Edit difference data:
◇ ◇ ◇ ◇ ◇

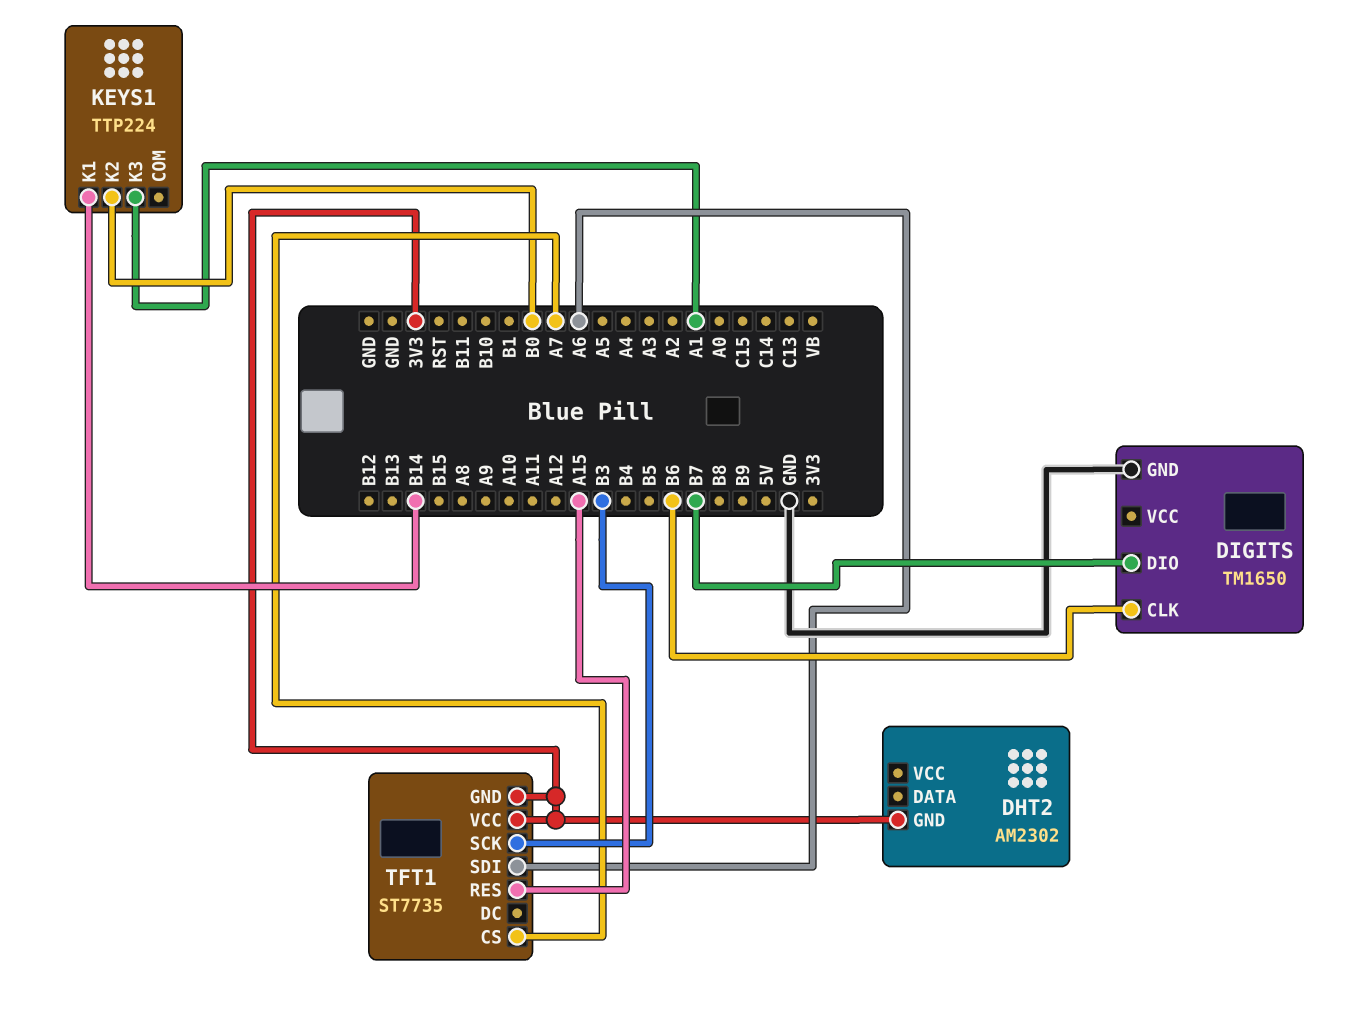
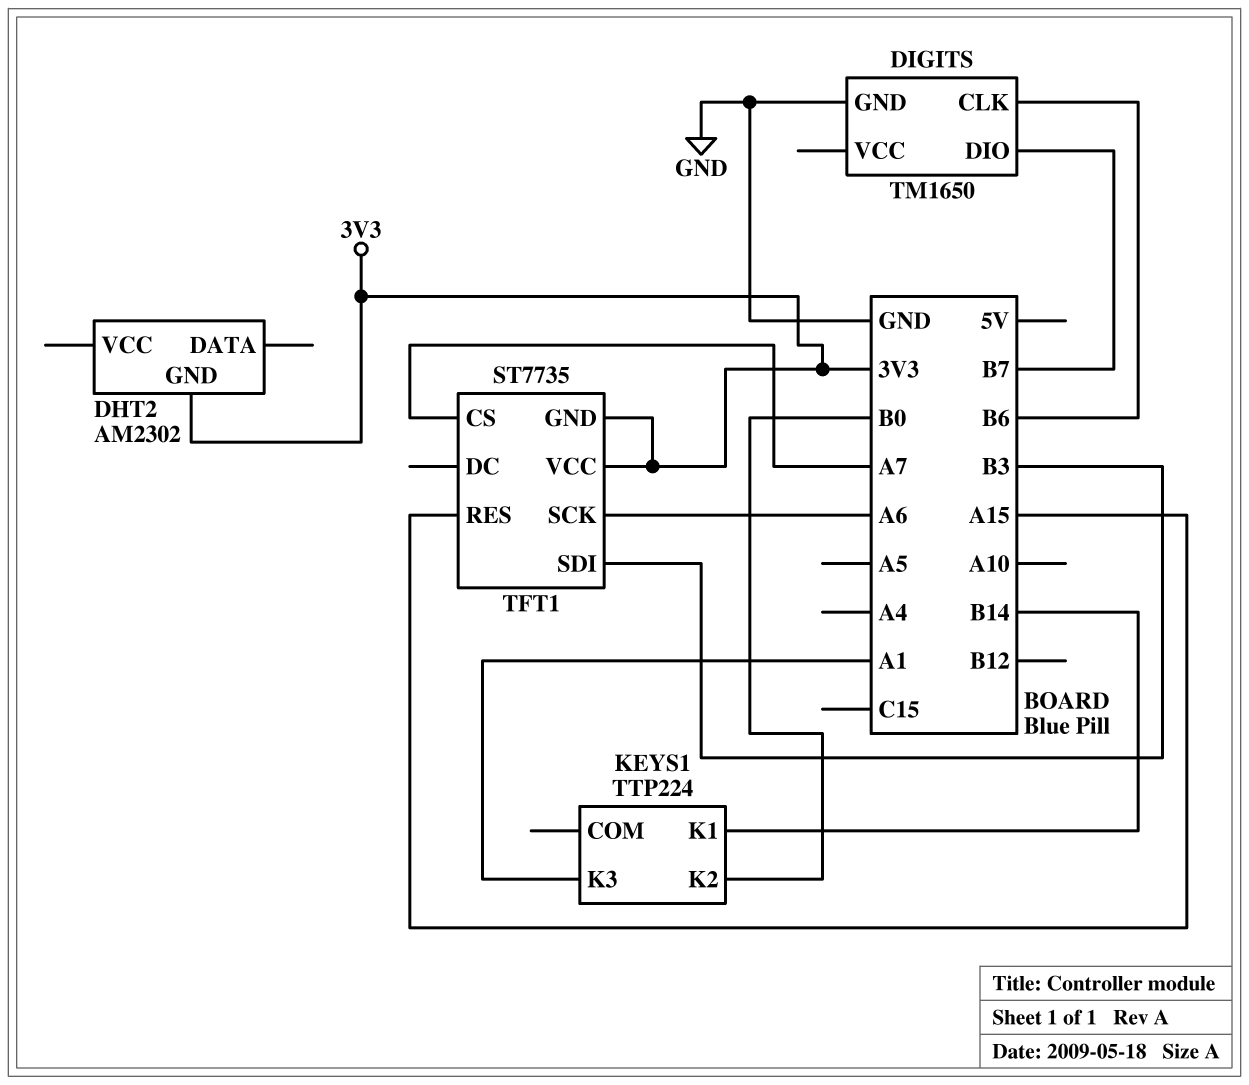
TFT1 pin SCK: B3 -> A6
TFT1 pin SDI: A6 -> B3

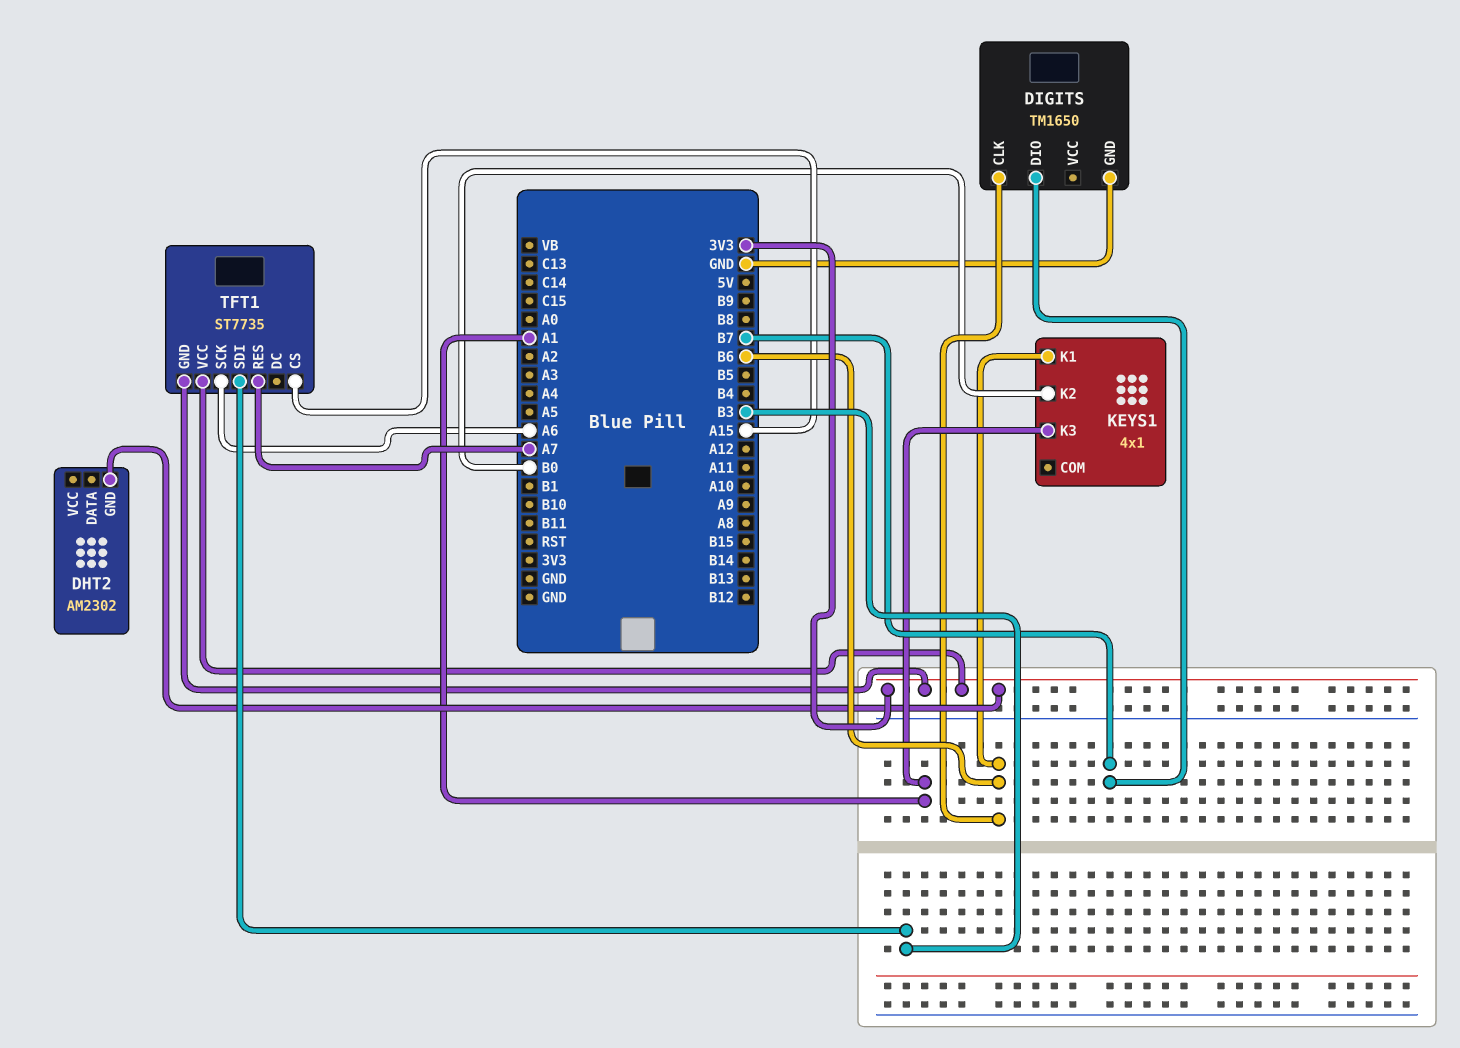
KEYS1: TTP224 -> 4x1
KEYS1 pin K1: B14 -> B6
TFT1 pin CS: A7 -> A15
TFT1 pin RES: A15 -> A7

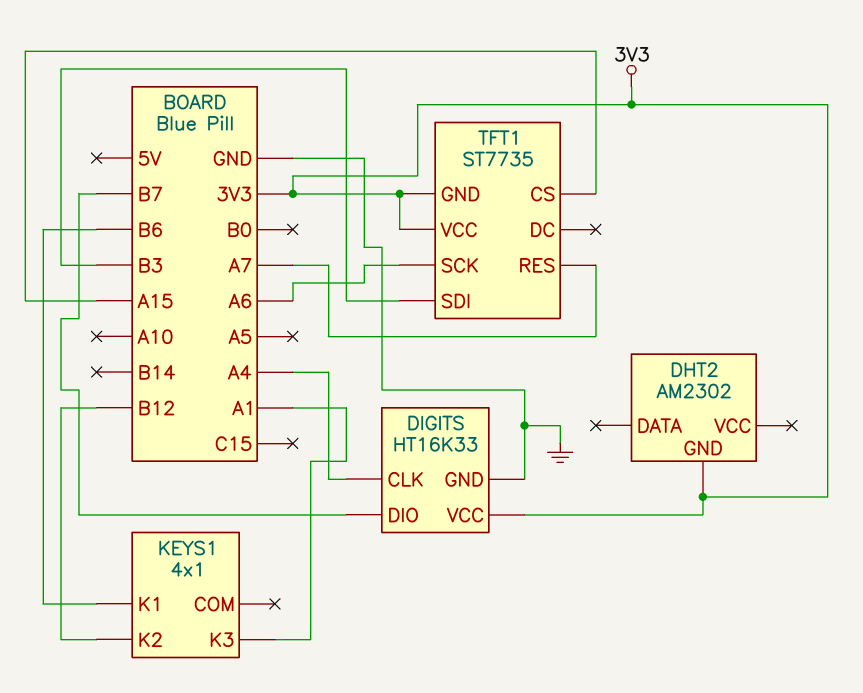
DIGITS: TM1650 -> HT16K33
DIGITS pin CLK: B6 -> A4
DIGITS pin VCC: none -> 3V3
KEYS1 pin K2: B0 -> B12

◇ ◇ ◇ ◇ ◇

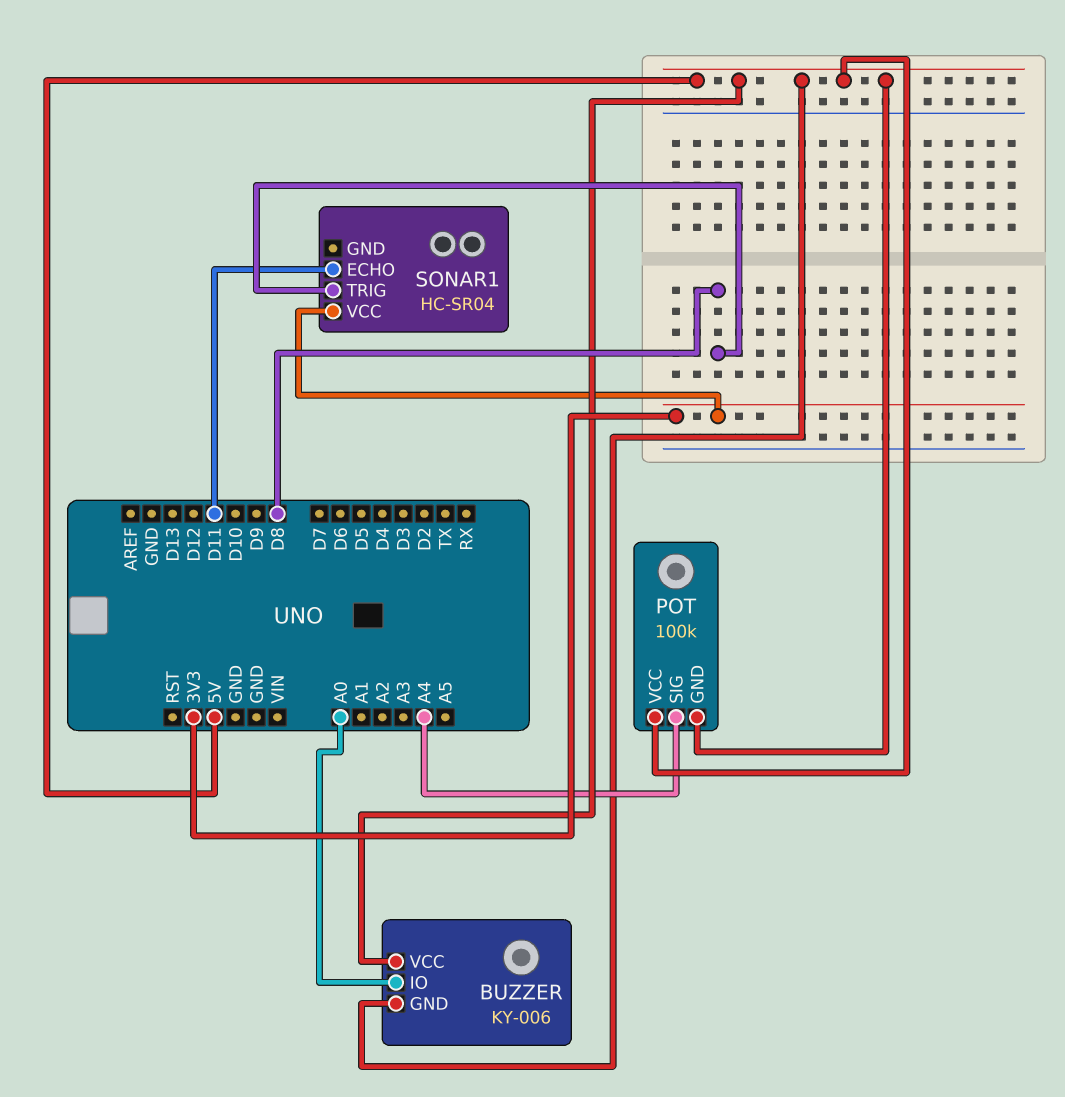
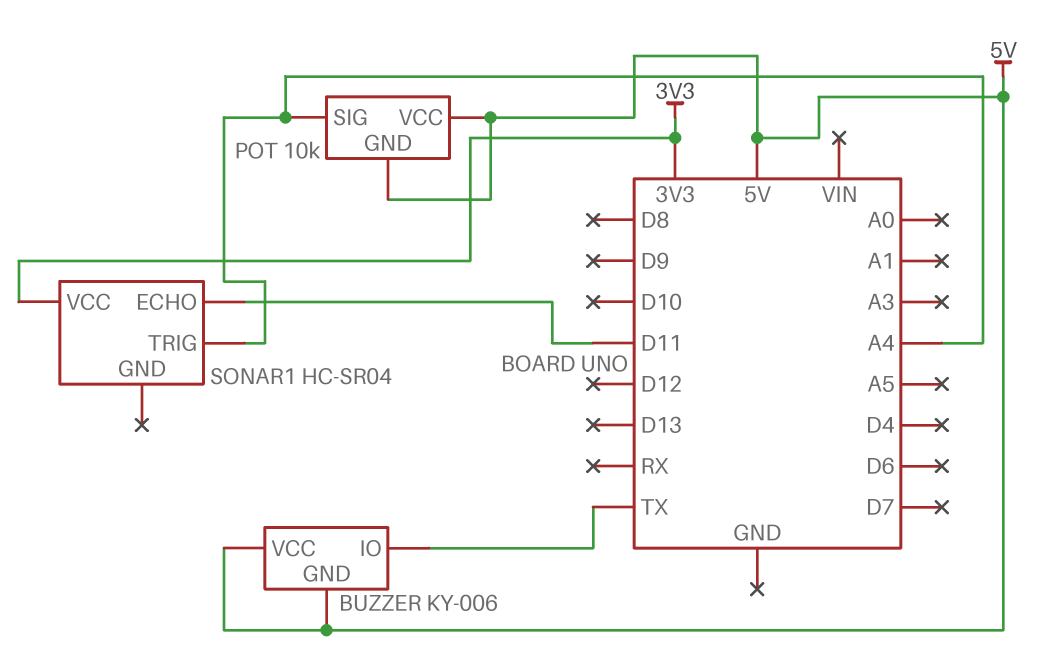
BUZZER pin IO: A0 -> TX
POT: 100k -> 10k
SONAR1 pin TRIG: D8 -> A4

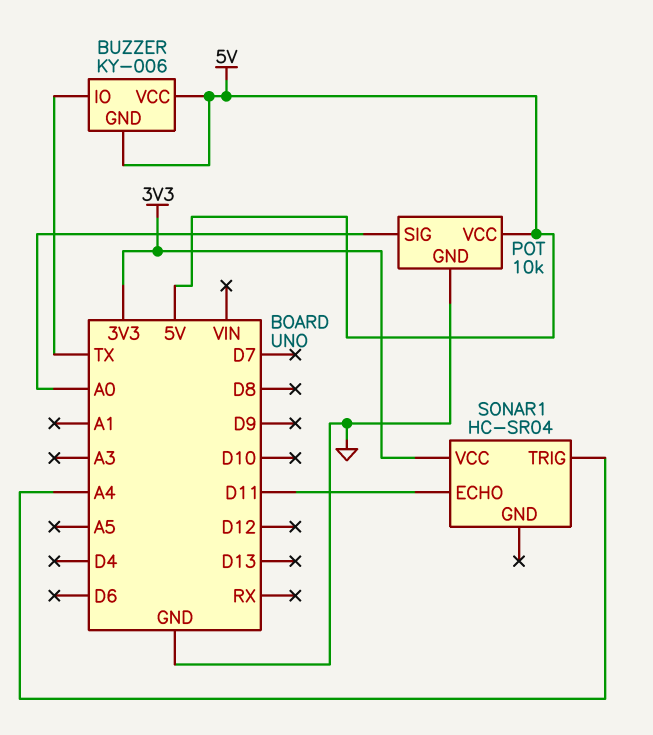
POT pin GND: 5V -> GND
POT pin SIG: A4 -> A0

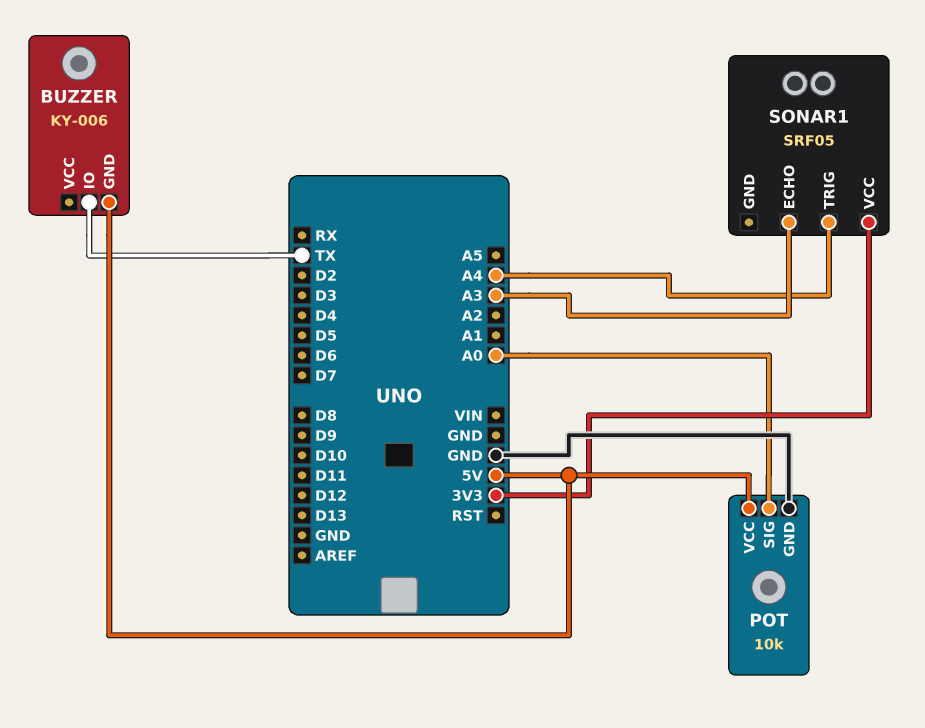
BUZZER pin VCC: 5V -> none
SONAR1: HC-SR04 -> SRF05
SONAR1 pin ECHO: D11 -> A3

◇ ◇ ◇ ◇ ◇

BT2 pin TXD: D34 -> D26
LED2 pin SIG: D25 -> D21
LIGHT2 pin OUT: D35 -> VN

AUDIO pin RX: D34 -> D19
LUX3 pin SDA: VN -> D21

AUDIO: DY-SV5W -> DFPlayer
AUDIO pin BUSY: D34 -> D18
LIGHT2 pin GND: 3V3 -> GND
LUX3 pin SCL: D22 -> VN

◇ ◇ ◇ ◇ ◇

- **Description of the task**
For the entries above, count the lines that contain the string "BUZZER", and state that number without further comment.

- **Exercise result**
2